• _WHAT TO DO_
Please write out the listing exactly, leaving each picture out.

• _TASK INPUTS_

────────────────

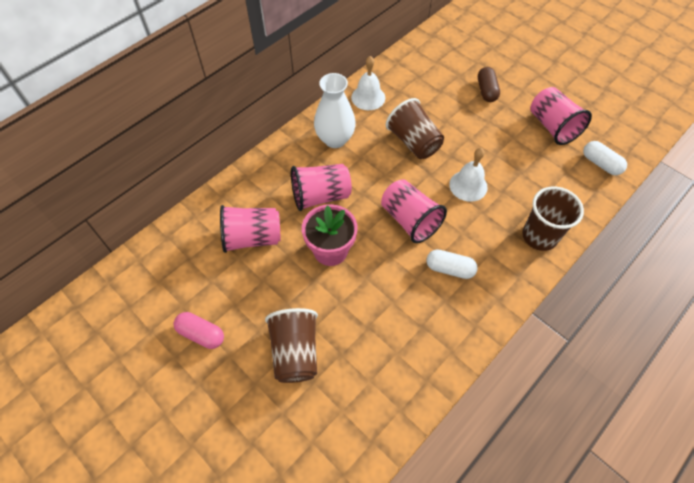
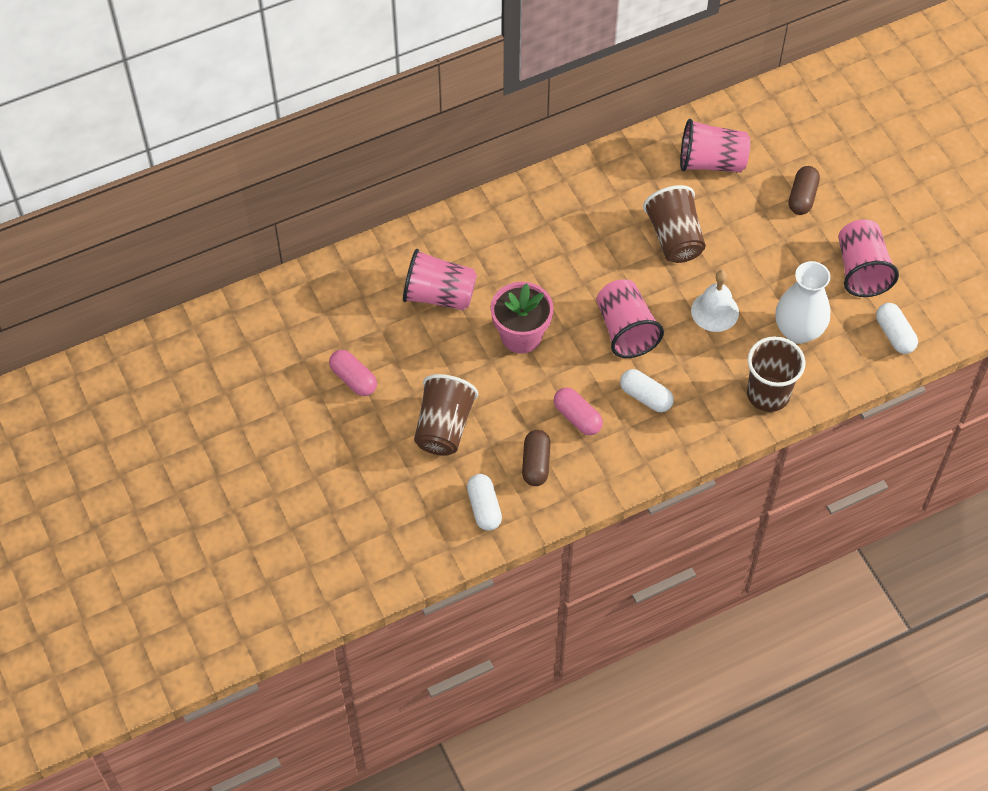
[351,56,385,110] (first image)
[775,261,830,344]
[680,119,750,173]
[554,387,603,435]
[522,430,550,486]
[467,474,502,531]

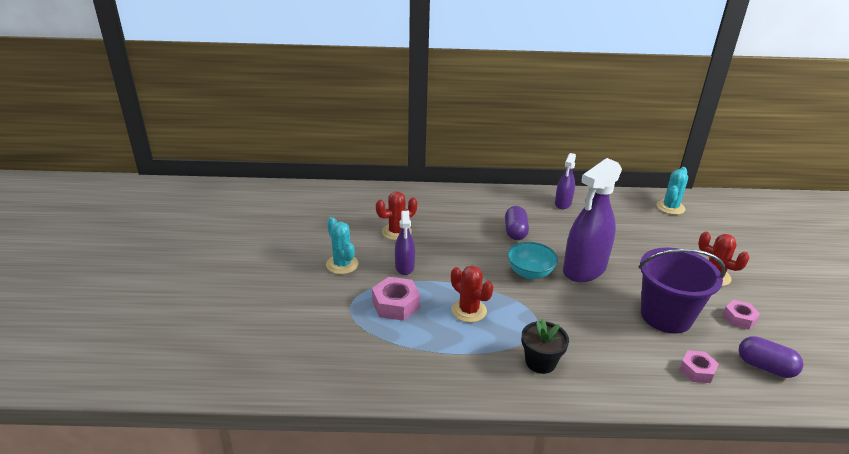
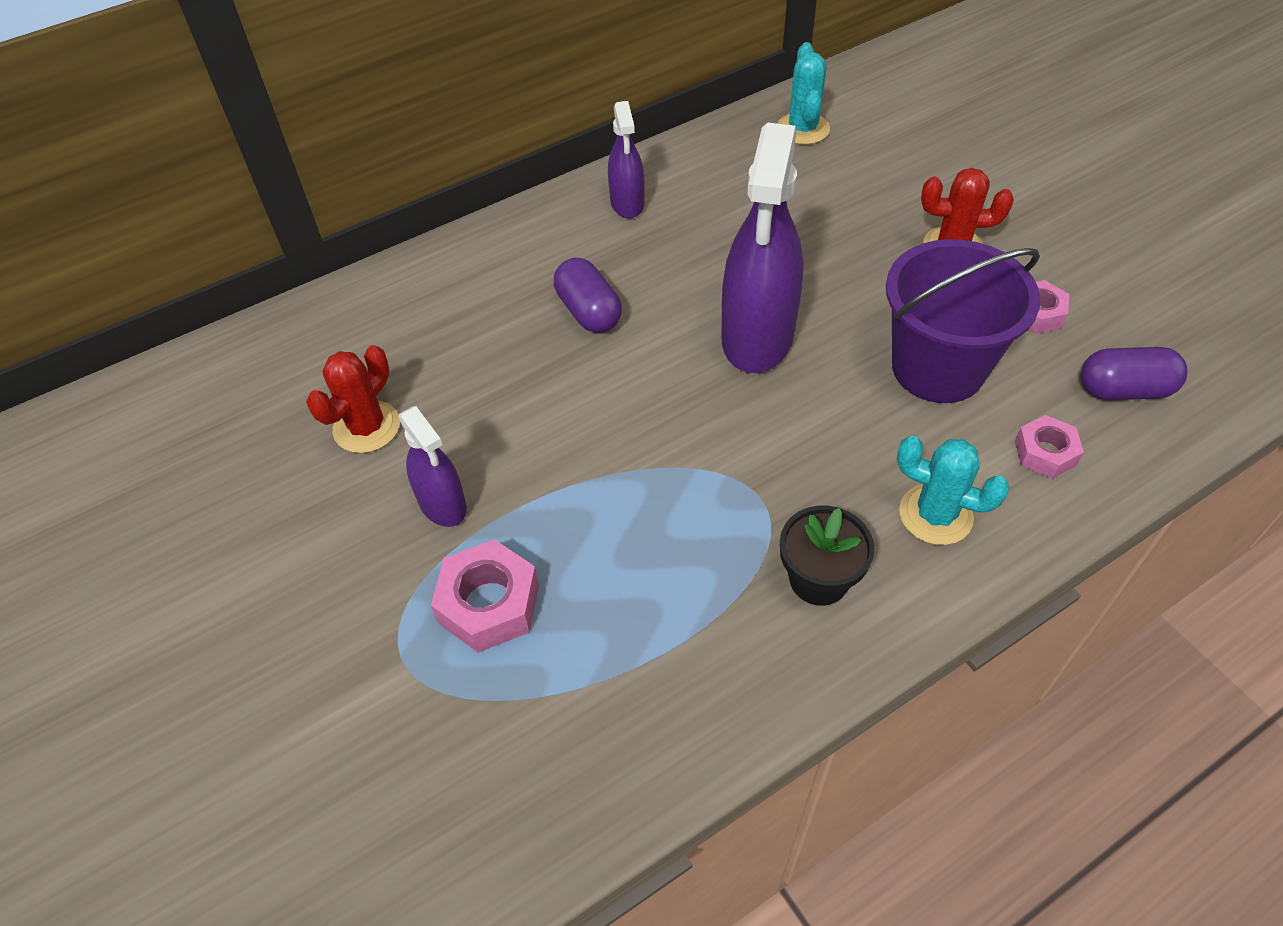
[897,436,1010,545]
[507,242,558,280] (first image)
[451,265,494,322] (first image)

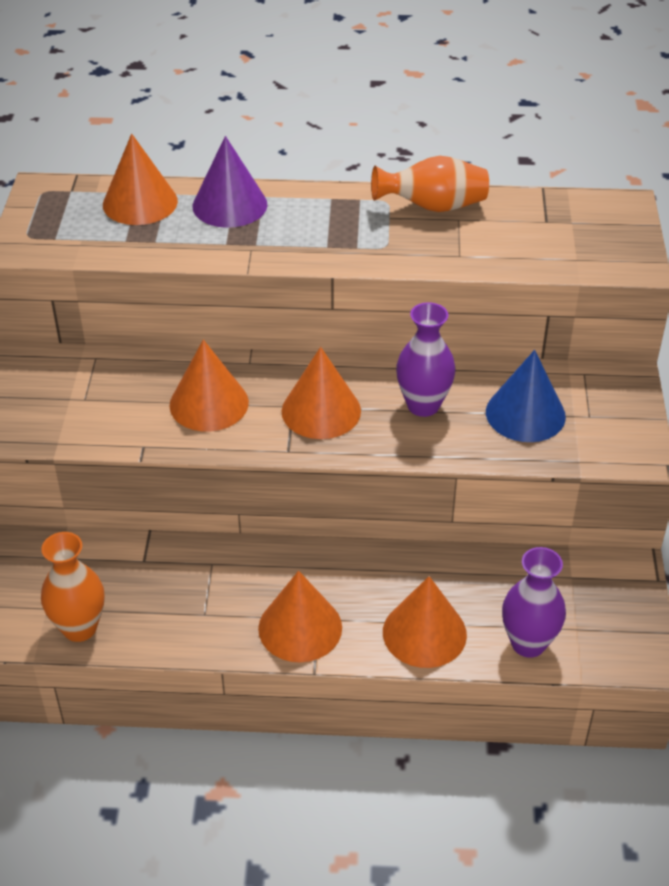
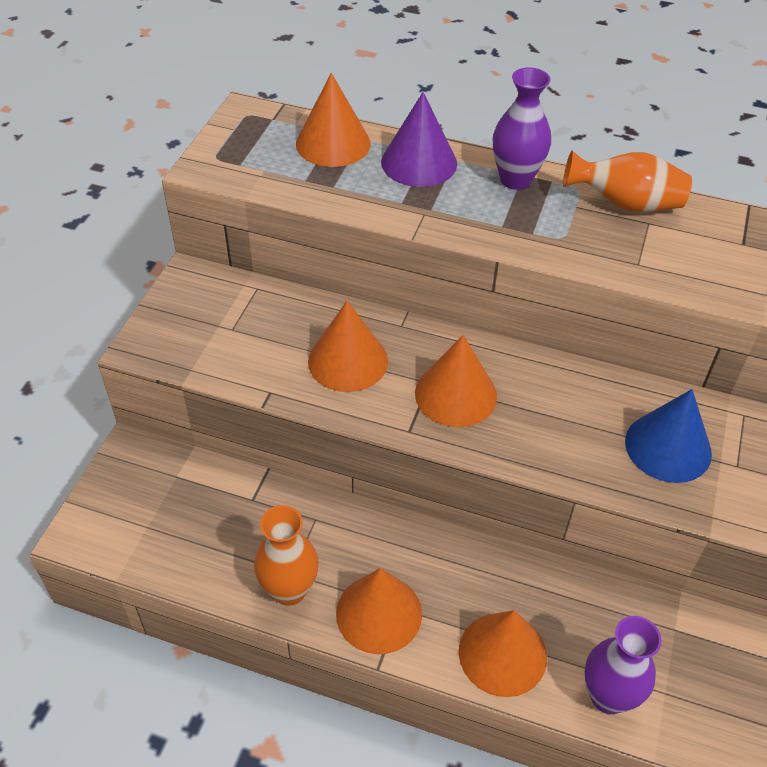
[493,67,551,190]
[254,505,319,606]

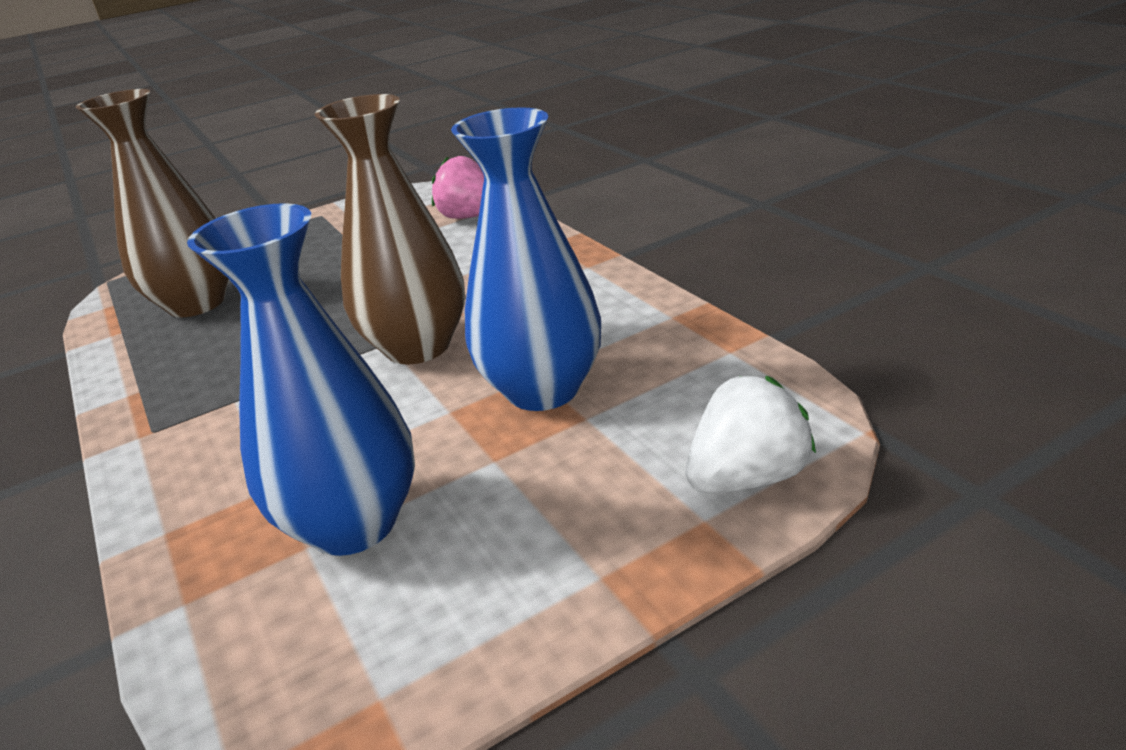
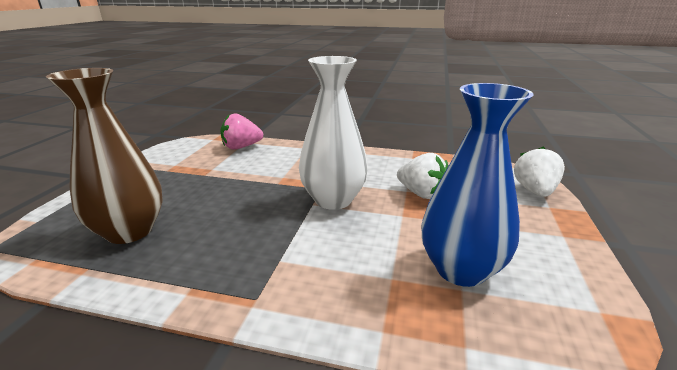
[299,56,368,210]
[397,153,448,199]

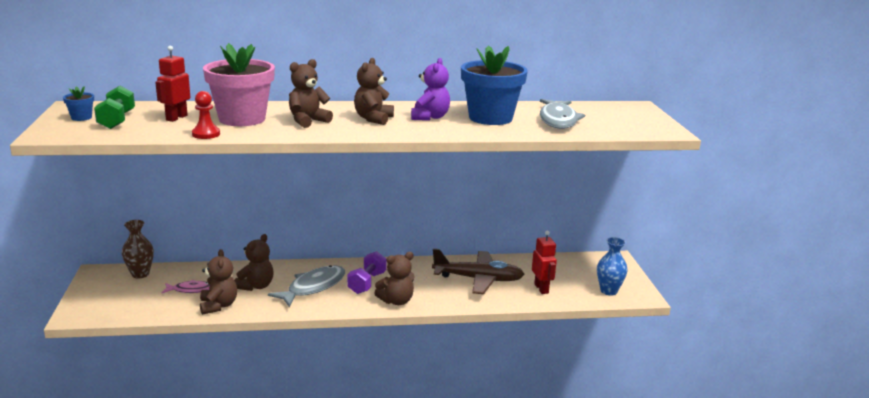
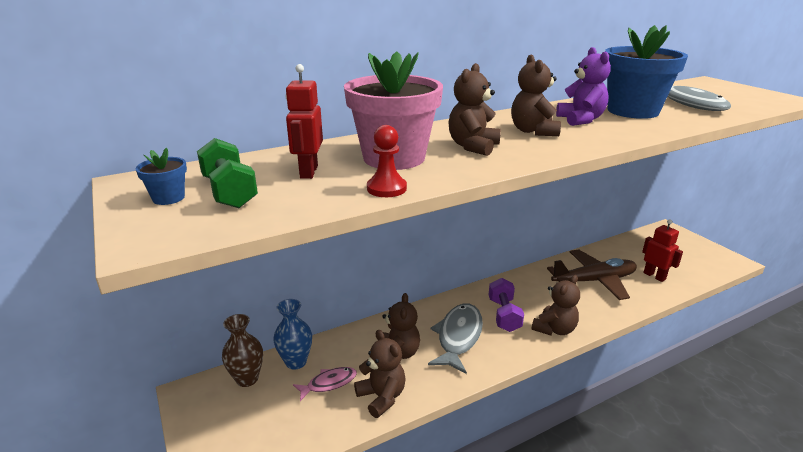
[273,299,312,369]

────────────────

• _SOLUTION_
[351,56,385,110] (first image)
[775,261,830,344]
[680,119,750,173]
[554,387,603,435]
[522,430,550,486]
[467,474,502,531]

[897,436,1010,545]
[507,242,558,280] (first image)
[451,265,494,322] (first image)

[493,67,551,190]
[254,505,319,606]

[299,56,368,210]
[397,153,448,199]

[273,299,312,369]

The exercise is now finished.